▶ _EXTRACTED MATERIAL_:
···
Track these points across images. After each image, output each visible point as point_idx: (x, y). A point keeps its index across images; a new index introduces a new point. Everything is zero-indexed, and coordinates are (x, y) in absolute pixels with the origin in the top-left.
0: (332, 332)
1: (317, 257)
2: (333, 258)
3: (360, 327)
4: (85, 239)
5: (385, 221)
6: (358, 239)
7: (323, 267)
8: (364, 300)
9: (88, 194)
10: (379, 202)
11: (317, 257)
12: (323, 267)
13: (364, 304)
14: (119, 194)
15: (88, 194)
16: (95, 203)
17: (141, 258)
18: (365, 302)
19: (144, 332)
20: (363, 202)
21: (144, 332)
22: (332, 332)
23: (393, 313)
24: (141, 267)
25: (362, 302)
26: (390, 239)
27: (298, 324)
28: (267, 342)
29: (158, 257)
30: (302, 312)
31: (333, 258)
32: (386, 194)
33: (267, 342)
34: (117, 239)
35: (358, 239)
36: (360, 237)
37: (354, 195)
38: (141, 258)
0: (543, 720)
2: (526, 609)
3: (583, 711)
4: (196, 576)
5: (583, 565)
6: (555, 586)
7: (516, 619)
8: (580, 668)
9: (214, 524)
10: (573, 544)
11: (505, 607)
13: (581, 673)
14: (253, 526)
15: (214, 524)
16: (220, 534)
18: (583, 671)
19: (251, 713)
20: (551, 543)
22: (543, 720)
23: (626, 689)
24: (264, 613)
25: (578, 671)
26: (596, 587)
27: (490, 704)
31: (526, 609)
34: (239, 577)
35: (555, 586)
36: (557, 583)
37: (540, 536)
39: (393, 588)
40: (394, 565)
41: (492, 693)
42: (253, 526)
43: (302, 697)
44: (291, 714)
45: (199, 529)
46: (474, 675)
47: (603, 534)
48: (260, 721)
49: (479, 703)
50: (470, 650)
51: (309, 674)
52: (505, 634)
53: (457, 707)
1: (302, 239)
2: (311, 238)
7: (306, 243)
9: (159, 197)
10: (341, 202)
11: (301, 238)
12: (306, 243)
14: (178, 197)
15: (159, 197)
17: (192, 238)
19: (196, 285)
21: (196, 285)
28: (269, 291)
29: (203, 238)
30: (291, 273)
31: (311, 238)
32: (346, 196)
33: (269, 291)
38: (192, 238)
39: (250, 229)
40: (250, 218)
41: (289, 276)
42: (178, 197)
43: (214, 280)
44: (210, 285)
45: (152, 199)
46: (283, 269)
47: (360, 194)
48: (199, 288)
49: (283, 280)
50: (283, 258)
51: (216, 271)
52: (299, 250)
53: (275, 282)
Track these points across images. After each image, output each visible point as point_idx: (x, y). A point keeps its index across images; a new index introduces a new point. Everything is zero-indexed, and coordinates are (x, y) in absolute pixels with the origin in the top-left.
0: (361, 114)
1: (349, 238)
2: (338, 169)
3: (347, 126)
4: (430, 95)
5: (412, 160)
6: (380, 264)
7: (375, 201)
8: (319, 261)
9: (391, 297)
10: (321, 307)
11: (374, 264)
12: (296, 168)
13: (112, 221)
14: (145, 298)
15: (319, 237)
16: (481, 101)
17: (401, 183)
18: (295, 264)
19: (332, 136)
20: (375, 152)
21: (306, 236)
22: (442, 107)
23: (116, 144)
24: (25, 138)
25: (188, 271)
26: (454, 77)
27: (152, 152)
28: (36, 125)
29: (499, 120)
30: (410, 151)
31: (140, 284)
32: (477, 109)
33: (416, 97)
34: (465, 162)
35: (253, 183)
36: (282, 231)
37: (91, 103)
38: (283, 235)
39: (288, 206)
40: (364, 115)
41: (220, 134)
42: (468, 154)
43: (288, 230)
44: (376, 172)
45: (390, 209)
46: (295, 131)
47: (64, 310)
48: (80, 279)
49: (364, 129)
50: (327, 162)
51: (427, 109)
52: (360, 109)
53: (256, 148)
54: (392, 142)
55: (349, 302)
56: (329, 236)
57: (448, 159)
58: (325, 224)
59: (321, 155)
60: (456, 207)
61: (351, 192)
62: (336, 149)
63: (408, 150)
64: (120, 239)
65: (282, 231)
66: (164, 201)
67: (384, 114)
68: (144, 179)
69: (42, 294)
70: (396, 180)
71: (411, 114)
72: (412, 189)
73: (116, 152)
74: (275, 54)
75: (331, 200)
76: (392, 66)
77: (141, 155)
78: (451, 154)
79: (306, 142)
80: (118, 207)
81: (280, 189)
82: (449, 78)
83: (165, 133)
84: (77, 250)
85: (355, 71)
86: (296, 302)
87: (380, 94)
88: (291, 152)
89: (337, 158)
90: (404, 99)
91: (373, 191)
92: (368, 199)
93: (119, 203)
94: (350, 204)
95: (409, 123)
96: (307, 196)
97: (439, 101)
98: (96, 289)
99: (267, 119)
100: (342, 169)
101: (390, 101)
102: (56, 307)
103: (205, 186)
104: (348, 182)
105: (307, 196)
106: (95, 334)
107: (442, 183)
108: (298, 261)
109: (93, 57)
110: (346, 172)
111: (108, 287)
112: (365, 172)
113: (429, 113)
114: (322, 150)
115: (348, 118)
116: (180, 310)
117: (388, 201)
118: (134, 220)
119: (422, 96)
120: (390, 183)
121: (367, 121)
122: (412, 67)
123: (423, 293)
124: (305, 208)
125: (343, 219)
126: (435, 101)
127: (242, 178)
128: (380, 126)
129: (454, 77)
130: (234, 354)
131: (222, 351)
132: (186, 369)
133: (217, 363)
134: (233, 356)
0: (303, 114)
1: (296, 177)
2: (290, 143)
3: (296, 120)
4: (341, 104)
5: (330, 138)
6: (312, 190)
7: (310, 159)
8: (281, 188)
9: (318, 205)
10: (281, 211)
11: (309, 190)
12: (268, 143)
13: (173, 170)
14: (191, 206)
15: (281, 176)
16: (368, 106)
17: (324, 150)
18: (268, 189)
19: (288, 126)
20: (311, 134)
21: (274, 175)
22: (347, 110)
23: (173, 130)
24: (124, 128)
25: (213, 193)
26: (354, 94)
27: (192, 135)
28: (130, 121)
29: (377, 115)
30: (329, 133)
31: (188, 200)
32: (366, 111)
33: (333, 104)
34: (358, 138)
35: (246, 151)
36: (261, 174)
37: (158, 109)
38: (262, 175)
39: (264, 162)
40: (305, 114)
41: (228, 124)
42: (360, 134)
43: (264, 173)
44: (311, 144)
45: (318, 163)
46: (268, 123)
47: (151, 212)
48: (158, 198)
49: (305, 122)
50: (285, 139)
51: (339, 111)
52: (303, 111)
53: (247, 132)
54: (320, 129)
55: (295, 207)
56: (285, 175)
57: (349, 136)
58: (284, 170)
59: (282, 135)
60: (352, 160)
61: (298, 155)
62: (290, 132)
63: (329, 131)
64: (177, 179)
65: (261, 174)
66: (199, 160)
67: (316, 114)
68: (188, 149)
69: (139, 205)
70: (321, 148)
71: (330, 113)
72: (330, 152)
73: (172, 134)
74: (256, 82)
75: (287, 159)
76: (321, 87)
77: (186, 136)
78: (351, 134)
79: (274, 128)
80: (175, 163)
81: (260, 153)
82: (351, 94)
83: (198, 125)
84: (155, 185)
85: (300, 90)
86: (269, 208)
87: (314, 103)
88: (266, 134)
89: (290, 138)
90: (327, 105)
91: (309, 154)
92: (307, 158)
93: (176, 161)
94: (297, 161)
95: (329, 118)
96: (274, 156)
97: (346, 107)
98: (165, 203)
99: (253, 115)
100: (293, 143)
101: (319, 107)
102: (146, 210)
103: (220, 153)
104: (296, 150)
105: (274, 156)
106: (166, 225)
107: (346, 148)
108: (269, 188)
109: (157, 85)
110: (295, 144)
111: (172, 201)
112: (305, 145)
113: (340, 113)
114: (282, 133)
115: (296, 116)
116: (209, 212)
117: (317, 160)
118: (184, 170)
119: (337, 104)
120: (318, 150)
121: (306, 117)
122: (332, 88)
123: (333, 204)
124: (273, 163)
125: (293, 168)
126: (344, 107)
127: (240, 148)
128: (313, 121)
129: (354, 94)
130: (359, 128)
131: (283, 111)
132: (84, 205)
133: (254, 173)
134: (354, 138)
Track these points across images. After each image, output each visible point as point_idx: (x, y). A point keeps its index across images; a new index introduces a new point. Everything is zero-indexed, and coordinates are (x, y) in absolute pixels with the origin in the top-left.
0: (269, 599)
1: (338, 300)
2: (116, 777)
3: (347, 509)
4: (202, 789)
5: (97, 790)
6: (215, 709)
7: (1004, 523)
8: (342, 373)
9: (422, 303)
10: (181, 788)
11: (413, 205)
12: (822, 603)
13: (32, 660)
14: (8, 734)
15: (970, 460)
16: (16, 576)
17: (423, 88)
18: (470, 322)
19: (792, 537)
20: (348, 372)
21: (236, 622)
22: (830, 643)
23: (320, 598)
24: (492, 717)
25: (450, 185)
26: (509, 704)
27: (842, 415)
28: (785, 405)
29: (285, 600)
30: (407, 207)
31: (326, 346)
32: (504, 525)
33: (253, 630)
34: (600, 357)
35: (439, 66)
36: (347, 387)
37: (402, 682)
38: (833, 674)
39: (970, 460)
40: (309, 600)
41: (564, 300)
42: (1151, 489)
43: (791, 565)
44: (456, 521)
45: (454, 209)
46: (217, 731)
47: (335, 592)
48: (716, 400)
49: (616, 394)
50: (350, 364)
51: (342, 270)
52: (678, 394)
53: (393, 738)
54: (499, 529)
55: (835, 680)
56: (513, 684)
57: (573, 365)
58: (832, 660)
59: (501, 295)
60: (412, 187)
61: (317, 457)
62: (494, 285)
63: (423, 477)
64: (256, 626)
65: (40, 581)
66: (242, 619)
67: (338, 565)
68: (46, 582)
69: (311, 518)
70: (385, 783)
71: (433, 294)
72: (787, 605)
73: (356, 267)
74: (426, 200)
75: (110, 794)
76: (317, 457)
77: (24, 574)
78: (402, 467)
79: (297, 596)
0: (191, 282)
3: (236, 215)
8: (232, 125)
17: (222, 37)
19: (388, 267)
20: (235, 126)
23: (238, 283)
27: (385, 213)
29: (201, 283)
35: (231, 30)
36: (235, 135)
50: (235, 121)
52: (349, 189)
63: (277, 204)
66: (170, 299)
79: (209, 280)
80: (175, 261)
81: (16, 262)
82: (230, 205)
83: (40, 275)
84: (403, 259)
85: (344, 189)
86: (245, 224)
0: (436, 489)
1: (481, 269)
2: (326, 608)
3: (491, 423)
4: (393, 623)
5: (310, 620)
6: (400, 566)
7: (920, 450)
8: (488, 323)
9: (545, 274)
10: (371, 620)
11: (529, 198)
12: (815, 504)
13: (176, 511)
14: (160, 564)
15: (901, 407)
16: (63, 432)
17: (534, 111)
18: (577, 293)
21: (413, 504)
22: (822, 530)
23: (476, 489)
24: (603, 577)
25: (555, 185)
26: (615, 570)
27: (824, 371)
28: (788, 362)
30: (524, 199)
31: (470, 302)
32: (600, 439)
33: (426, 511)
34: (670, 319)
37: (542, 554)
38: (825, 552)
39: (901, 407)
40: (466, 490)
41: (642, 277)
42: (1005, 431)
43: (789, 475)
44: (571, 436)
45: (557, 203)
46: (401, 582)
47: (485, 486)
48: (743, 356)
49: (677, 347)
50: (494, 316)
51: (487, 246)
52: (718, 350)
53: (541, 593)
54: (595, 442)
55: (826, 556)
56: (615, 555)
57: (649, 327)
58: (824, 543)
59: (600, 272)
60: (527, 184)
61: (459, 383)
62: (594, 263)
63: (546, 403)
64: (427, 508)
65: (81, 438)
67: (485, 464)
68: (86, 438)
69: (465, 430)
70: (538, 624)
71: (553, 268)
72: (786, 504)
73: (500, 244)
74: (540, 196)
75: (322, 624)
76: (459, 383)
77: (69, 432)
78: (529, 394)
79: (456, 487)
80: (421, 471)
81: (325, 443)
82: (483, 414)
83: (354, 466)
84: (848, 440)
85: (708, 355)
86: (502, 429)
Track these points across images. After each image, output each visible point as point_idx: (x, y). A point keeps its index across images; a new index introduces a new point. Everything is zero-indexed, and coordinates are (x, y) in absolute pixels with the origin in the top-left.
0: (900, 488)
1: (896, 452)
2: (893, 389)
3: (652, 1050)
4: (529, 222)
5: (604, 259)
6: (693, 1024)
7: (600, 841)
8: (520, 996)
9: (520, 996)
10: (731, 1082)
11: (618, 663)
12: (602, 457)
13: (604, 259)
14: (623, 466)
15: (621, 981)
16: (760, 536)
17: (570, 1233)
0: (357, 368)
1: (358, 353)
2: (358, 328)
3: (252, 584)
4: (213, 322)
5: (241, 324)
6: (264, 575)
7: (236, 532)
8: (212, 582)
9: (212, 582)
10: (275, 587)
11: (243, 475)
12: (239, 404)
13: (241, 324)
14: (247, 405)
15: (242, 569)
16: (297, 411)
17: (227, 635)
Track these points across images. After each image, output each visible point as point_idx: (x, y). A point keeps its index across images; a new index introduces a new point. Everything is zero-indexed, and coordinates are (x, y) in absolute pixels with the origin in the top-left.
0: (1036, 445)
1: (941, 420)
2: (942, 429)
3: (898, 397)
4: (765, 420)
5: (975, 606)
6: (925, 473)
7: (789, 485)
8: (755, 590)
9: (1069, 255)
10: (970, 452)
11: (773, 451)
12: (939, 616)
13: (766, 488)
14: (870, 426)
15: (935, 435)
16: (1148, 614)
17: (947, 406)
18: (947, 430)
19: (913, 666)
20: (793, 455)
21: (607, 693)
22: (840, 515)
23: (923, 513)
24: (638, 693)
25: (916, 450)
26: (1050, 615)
···
▶ _PROBLEM_: Give the lines above as a numbered list, leaving out any blank lines, starting at the line that contains "39: (393, 588)" and ending at the line that contains "12: (306, 243)", with both of those lines included.

▶ _FULL RESPONSE_:
1. 39: (393, 588)
2. 40: (394, 565)
3. 41: (492, 693)
4. 42: (253, 526)
5. 43: (302, 697)
6. 44: (291, 714)
7. 45: (199, 529)
8. 46: (474, 675)
9. 47: (603, 534)
10. 48: (260, 721)
11. 49: (479, 703)
12. 50: (470, 650)
13. 51: (309, 674)
14. 52: (505, 634)
15. 53: (457, 707)
16. 1: (302, 239)
17. 2: (311, 238)
18. 7: (306, 243)
19. 9: (159, 197)
20. 10: (341, 202)
21. 11: (301, 238)
22. 12: (306, 243)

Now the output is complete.